[Stored dataset items]
=== Section Start ===
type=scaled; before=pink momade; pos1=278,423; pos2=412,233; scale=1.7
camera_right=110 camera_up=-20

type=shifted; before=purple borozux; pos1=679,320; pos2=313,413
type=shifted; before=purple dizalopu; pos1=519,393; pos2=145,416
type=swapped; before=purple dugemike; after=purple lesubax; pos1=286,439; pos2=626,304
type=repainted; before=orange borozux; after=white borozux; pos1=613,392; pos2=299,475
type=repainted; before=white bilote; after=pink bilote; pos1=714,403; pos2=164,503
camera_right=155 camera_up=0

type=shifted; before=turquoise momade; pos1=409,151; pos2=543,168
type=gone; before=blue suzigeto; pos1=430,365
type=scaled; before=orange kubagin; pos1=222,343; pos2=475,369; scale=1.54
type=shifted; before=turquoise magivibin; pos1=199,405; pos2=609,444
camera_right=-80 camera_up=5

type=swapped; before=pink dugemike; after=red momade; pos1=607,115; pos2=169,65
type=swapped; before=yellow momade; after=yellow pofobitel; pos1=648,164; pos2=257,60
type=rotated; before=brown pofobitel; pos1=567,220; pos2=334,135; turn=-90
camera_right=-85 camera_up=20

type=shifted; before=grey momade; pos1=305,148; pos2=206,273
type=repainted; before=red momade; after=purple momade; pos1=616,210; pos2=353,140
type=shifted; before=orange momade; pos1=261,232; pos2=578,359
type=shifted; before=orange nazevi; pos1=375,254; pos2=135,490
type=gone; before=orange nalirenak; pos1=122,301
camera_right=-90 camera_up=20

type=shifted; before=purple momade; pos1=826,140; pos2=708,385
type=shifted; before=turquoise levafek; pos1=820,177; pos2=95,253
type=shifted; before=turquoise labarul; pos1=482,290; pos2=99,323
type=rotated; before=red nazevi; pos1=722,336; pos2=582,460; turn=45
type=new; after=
=== Section End ===
# What is expected
Copy out the data shown above in full. Match it exactly.

# Solution for this exercise
type=scaled; before=pink momade; pos1=278,423; pos2=412,233; scale=1.7
camera_right=110 camera_up=-20

type=shifted; before=purple borozux; pos1=679,320; pos2=313,413
type=shifted; before=purple dizalopu; pos1=519,393; pos2=145,416
type=swapped; before=purple dugemike; after=purple lesubax; pos1=286,439; pos2=626,304
type=repainted; before=orange borozux; after=white borozux; pos1=613,392; pos2=299,475
type=repainted; before=white bilote; after=pink bilote; pos1=714,403; pos2=164,503
camera_right=155 camera_up=0

type=shifted; before=turquoise momade; pos1=409,151; pos2=543,168
type=gone; before=blue suzigeto; pos1=430,365
type=scaled; before=orange kubagin; pos1=222,343; pos2=475,369; scale=1.54
type=shifted; before=turquoise magivibin; pos1=199,405; pos2=609,444
camera_right=-80 camera_up=5

type=swapped; before=pink dugemike; after=red momade; pos1=607,115; pos2=169,65
type=swapped; before=yellow momade; after=yellow pofobitel; pos1=648,164; pos2=257,60
type=rotated; before=brown pofobitel; pos1=567,220; pos2=334,135; turn=-90
camera_right=-85 camera_up=20

type=shifted; before=grey momade; pos1=305,148; pos2=206,273
type=repainted; before=red momade; after=purple momade; pos1=616,210; pos2=353,140
type=shifted; before=orange momade; pos1=261,232; pos2=578,359
type=shifted; before=orange nazevi; pos1=375,254; pos2=135,490
type=gone; before=orange nalirenak; pos1=122,301
camera_right=-90 camera_up=20

type=shifted; before=purple momade; pos1=826,140; pos2=708,385
type=shifted; before=turquoise levafek; pos1=820,177; pos2=95,253
type=shifted; before=turquoise labarul; pos1=482,290; pos2=99,323
type=rotated; before=red nazevi; pos1=722,336; pos2=582,460; turn=45
type=new; after=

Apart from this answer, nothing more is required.